- **ACTIVITY**:
I would like every record printed again, exactly as shown.

Source data:
+ + + + +
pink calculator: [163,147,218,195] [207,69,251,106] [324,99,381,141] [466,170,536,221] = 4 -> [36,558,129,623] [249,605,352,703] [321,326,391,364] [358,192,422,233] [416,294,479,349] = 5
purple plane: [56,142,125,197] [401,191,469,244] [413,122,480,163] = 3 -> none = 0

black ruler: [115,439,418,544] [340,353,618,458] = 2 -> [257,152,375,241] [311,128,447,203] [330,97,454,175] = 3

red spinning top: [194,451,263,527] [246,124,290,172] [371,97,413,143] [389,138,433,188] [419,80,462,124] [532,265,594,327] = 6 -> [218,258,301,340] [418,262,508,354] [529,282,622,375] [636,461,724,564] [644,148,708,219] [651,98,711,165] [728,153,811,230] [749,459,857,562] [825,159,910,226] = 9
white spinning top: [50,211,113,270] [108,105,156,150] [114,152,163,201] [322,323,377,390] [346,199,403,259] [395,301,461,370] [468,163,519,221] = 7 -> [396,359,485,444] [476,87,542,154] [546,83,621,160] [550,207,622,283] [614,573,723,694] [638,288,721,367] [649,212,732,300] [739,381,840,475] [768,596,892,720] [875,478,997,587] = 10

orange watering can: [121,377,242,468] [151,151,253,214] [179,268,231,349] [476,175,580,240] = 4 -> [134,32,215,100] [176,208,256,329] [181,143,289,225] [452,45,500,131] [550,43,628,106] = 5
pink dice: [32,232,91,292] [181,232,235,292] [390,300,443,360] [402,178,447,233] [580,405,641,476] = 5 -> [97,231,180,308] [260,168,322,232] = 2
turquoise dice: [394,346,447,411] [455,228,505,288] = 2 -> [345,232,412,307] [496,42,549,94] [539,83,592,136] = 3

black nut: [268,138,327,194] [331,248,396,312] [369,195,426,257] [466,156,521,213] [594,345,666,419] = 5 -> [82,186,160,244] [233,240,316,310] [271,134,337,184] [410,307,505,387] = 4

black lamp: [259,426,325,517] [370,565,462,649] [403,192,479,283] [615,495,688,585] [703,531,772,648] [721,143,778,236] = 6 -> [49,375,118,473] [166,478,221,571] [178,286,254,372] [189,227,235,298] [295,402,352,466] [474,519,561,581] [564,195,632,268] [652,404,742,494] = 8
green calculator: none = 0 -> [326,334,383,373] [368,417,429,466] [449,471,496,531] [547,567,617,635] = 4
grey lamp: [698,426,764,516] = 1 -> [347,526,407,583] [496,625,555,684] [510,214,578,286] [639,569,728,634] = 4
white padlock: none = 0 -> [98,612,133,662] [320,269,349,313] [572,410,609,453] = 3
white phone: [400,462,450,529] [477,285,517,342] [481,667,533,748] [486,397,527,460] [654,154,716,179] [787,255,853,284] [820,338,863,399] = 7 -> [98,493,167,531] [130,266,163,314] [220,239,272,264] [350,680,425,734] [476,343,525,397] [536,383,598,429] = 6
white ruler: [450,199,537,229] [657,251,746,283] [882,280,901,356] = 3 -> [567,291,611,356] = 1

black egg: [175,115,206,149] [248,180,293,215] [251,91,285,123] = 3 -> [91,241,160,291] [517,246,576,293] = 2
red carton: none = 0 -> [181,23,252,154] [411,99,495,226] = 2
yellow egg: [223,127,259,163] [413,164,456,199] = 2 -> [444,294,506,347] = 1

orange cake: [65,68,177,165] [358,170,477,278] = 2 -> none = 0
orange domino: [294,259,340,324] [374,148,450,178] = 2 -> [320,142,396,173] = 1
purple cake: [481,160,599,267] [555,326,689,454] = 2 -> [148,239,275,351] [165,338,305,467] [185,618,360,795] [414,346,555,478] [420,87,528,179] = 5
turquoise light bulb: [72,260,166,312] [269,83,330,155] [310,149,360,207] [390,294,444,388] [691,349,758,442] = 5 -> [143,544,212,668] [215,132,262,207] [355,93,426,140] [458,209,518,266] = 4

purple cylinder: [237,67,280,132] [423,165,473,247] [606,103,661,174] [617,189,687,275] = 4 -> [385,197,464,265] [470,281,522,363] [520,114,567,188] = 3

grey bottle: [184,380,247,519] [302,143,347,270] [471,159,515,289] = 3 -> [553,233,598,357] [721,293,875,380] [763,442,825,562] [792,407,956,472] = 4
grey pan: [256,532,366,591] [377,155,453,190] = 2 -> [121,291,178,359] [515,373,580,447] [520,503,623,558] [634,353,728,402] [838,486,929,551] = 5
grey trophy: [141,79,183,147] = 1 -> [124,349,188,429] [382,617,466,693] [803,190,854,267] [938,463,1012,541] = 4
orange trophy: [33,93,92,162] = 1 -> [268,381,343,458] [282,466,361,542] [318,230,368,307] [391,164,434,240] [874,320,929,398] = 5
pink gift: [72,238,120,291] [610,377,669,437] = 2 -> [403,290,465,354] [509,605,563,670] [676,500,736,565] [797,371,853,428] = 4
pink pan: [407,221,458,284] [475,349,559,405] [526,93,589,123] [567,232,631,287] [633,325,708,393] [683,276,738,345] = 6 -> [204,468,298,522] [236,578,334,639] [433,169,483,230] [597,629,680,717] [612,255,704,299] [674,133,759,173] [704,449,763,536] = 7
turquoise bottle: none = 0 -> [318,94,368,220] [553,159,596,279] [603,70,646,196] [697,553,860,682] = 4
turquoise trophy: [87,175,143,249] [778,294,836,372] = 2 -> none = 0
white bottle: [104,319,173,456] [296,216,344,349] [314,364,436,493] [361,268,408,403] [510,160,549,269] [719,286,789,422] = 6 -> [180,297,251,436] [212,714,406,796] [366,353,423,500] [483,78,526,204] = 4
+ + + + +
- **ANSWER SPACE**:
pink calculator: [163,147,218,195] [207,69,251,106] [324,99,381,141] [466,170,536,221] = 4 -> [36,558,129,623] [249,605,352,703] [321,326,391,364] [358,192,422,233] [416,294,479,349] = 5
purple plane: [56,142,125,197] [401,191,469,244] [413,122,480,163] = 3 -> none = 0

black ruler: [115,439,418,544] [340,353,618,458] = 2 -> [257,152,375,241] [311,128,447,203] [330,97,454,175] = 3

red spinning top: [194,451,263,527] [246,124,290,172] [371,97,413,143] [389,138,433,188] [419,80,462,124] [532,265,594,327] = 6 -> [218,258,301,340] [418,262,508,354] [529,282,622,375] [636,461,724,564] [644,148,708,219] [651,98,711,165] [728,153,811,230] [749,459,857,562] [825,159,910,226] = 9
white spinning top: [50,211,113,270] [108,105,156,150] [114,152,163,201] [322,323,377,390] [346,199,403,259] [395,301,461,370] [468,163,519,221] = 7 -> [396,359,485,444] [476,87,542,154] [546,83,621,160] [550,207,622,283] [614,573,723,694] [638,288,721,367] [649,212,732,300] [739,381,840,475] [768,596,892,720] [875,478,997,587] = 10

orange watering can: [121,377,242,468] [151,151,253,214] [179,268,231,349] [476,175,580,240] = 4 -> [134,32,215,100] [176,208,256,329] [181,143,289,225] [452,45,500,131] [550,43,628,106] = 5
pink dice: [32,232,91,292] [181,232,235,292] [390,300,443,360] [402,178,447,233] [580,405,641,476] = 5 -> [97,231,180,308] [260,168,322,232] = 2
turquoise dice: [394,346,447,411] [455,228,505,288] = 2 -> [345,232,412,307] [496,42,549,94] [539,83,592,136] = 3

black nut: [268,138,327,194] [331,248,396,312] [369,195,426,257] [466,156,521,213] [594,345,666,419] = 5 -> [82,186,160,244] [233,240,316,310] [271,134,337,184] [410,307,505,387] = 4

black lamp: [259,426,325,517] [370,565,462,649] [403,192,479,283] [615,495,688,585] [703,531,772,648] [721,143,778,236] = 6 -> [49,375,118,473] [166,478,221,571] [178,286,254,372] [189,227,235,298] [295,402,352,466] [474,519,561,581] [564,195,632,268] [652,404,742,494] = 8
green calculator: none = 0 -> [326,334,383,373] [368,417,429,466] [449,471,496,531] [547,567,617,635] = 4
grey lamp: [698,426,764,516] = 1 -> [347,526,407,583] [496,625,555,684] [510,214,578,286] [639,569,728,634] = 4
white padlock: none = 0 -> [98,612,133,662] [320,269,349,313] [572,410,609,453] = 3
white phone: [400,462,450,529] [477,285,517,342] [481,667,533,748] [486,397,527,460] [654,154,716,179] [787,255,853,284] [820,338,863,399] = 7 -> [98,493,167,531] [130,266,163,314] [220,239,272,264] [350,680,425,734] [476,343,525,397] [536,383,598,429] = 6
white ruler: [450,199,537,229] [657,251,746,283] [882,280,901,356] = 3 -> [567,291,611,356] = 1

black egg: [175,115,206,149] [248,180,293,215] [251,91,285,123] = 3 -> [91,241,160,291] [517,246,576,293] = 2
red carton: none = 0 -> [181,23,252,154] [411,99,495,226] = 2
yellow egg: [223,127,259,163] [413,164,456,199] = 2 -> [444,294,506,347] = 1

orange cake: [65,68,177,165] [358,170,477,278] = 2 -> none = 0
orange domino: [294,259,340,324] [374,148,450,178] = 2 -> [320,142,396,173] = 1
purple cake: [481,160,599,267] [555,326,689,454] = 2 -> [148,239,275,351] [165,338,305,467] [185,618,360,795] [414,346,555,478] [420,87,528,179] = 5
turquoise light bulb: [72,260,166,312] [269,83,330,155] [310,149,360,207] [390,294,444,388] [691,349,758,442] = 5 -> [143,544,212,668] [215,132,262,207] [355,93,426,140] [458,209,518,266] = 4

purple cylinder: [237,67,280,132] [423,165,473,247] [606,103,661,174] [617,189,687,275] = 4 -> [385,197,464,265] [470,281,522,363] [520,114,567,188] = 3

grey bottle: [184,380,247,519] [302,143,347,270] [471,159,515,289] = 3 -> [553,233,598,357] [721,293,875,380] [763,442,825,562] [792,407,956,472] = 4
grey pan: [256,532,366,591] [377,155,453,190] = 2 -> [121,291,178,359] [515,373,580,447] [520,503,623,558] [634,353,728,402] [838,486,929,551] = 5
grey trophy: [141,79,183,147] = 1 -> [124,349,188,429] [382,617,466,693] [803,190,854,267] [938,463,1012,541] = 4
orange trophy: [33,93,92,162] = 1 -> [268,381,343,458] [282,466,361,542] [318,230,368,307] [391,164,434,240] [874,320,929,398] = 5
pink gift: [72,238,120,291] [610,377,669,437] = 2 -> [403,290,465,354] [509,605,563,670] [676,500,736,565] [797,371,853,428] = 4
pink pan: [407,221,458,284] [475,349,559,405] [526,93,589,123] [567,232,631,287] [633,325,708,393] [683,276,738,345] = 6 -> [204,468,298,522] [236,578,334,639] [433,169,483,230] [597,629,680,717] [612,255,704,299] [674,133,759,173] [704,449,763,536] = 7
turquoise bottle: none = 0 -> [318,94,368,220] [553,159,596,279] [603,70,646,196] [697,553,860,682] = 4
turquoise trophy: [87,175,143,249] [778,294,836,372] = 2 -> none = 0
white bottle: [104,319,173,456] [296,216,344,349] [314,364,436,493] [361,268,408,403] [510,160,549,269] [719,286,789,422] = 6 -> [180,297,251,436] [212,714,406,796] [366,353,423,500] [483,78,526,204] = 4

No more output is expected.